## Directions
Return, word for word, only the lines of the data below that lie between the line with "camera: 175 degrees right, 15 degrees up" and the line with "purple duck [524,132,562,160]", those two lines included.
--- Dataset records Enclosed Below ---
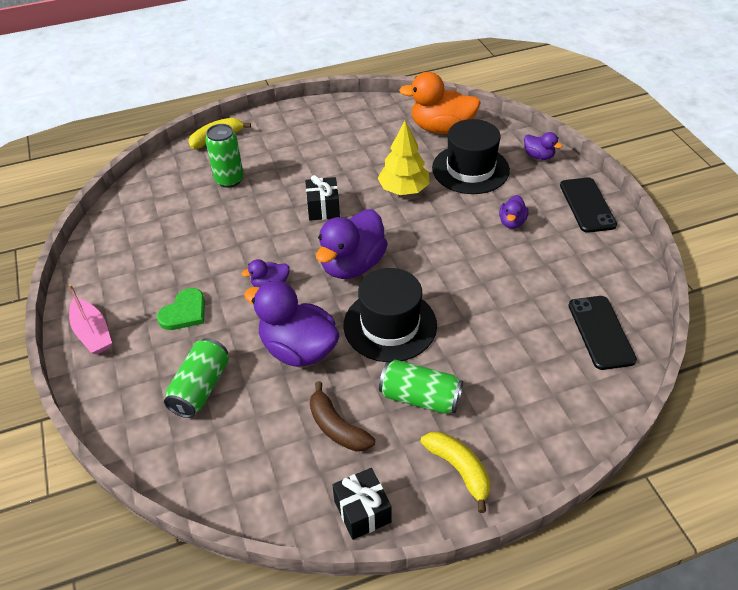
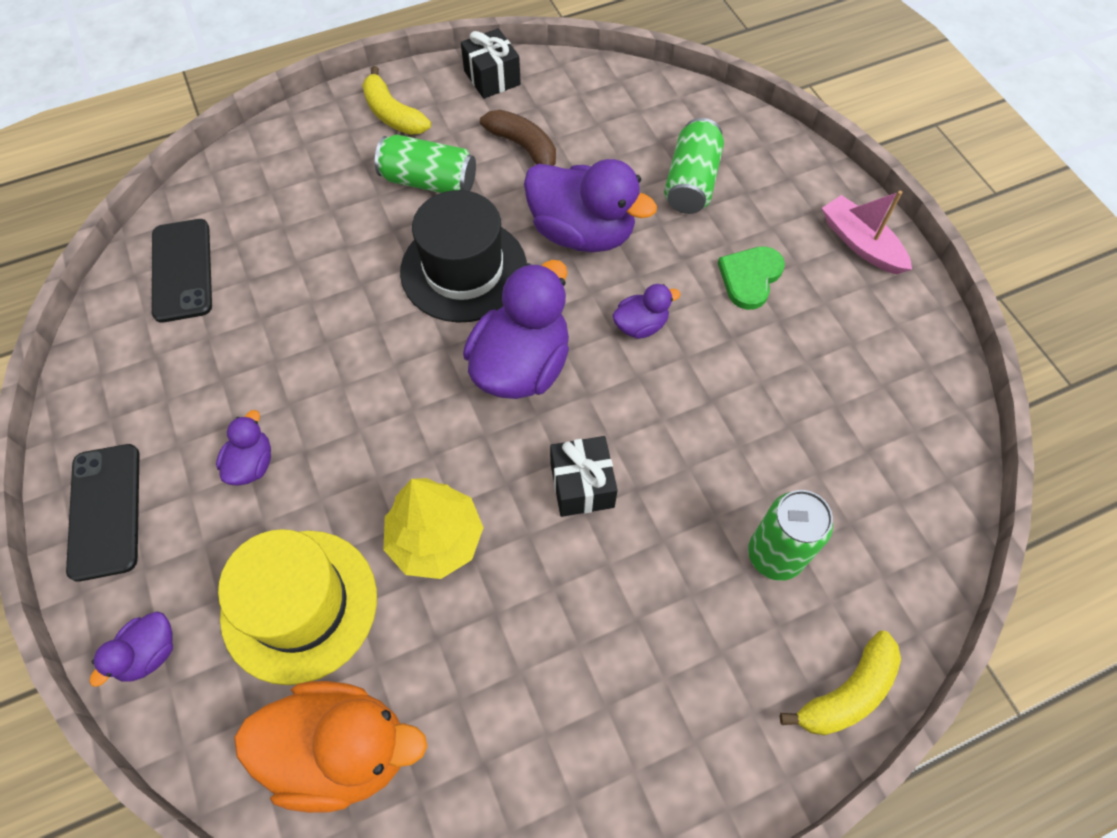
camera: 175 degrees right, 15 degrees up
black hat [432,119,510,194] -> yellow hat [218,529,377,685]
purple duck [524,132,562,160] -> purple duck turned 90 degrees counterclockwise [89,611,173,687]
--- End of Enclosed Dataset records ---
--- Dataset records Enclosed Below ---
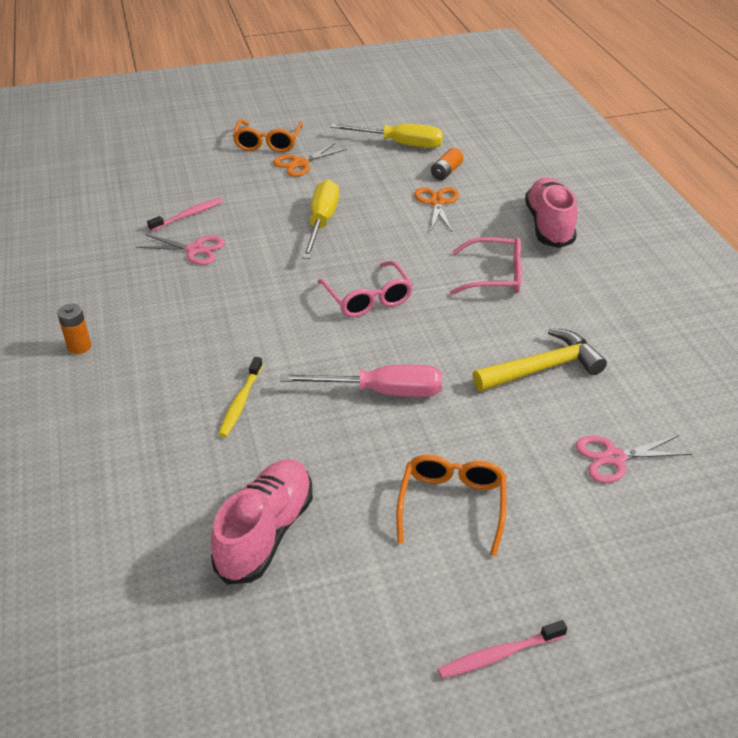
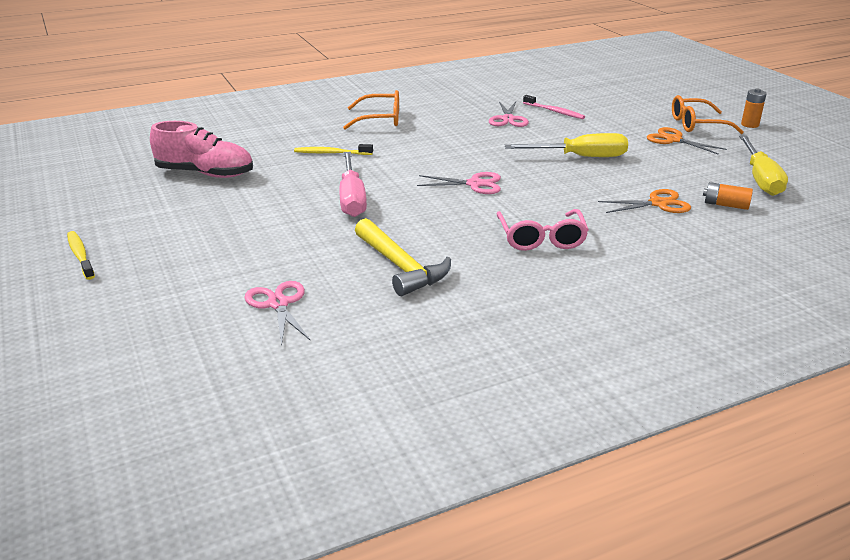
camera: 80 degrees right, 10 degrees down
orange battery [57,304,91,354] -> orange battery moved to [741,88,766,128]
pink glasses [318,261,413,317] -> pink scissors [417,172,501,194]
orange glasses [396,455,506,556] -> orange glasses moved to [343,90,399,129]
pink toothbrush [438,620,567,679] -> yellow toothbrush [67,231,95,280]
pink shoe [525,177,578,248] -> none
--- End of Enclosed Dataset records ---
--- Dataset records Enclosed Below ---
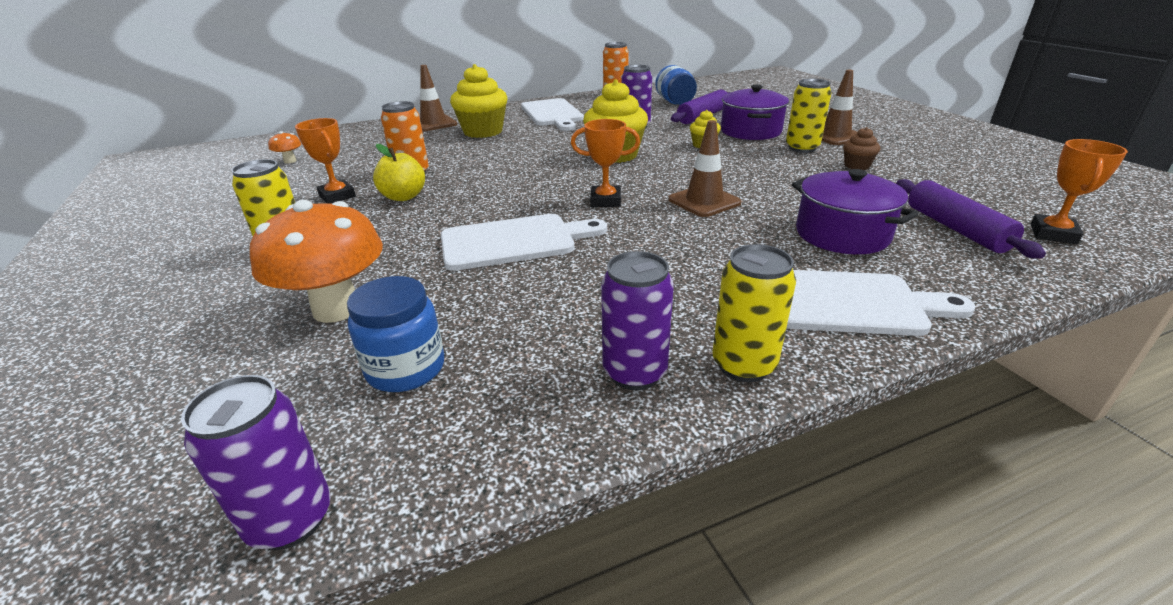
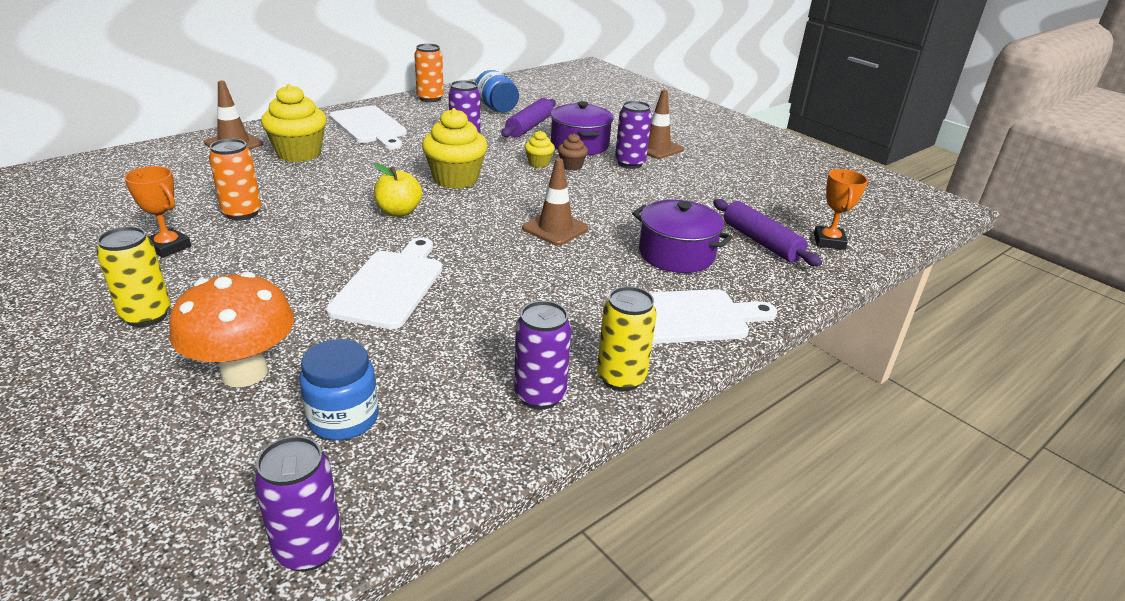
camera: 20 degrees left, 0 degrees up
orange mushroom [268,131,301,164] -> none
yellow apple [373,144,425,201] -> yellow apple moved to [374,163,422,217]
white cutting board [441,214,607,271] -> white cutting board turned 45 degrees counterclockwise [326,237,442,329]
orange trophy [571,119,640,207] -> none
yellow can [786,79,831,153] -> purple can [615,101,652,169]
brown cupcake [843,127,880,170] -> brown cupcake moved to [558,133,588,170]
--- End of Enclosed Dataset records ---
## Exercise solution
camera: 175 degrees right, 15 degrees up
black hat [432,119,510,194] -> yellow hat [218,529,377,685]
purple duck [524,132,562,160] -> purple duck turned 90 degrees counterclockwise [89,611,173,687]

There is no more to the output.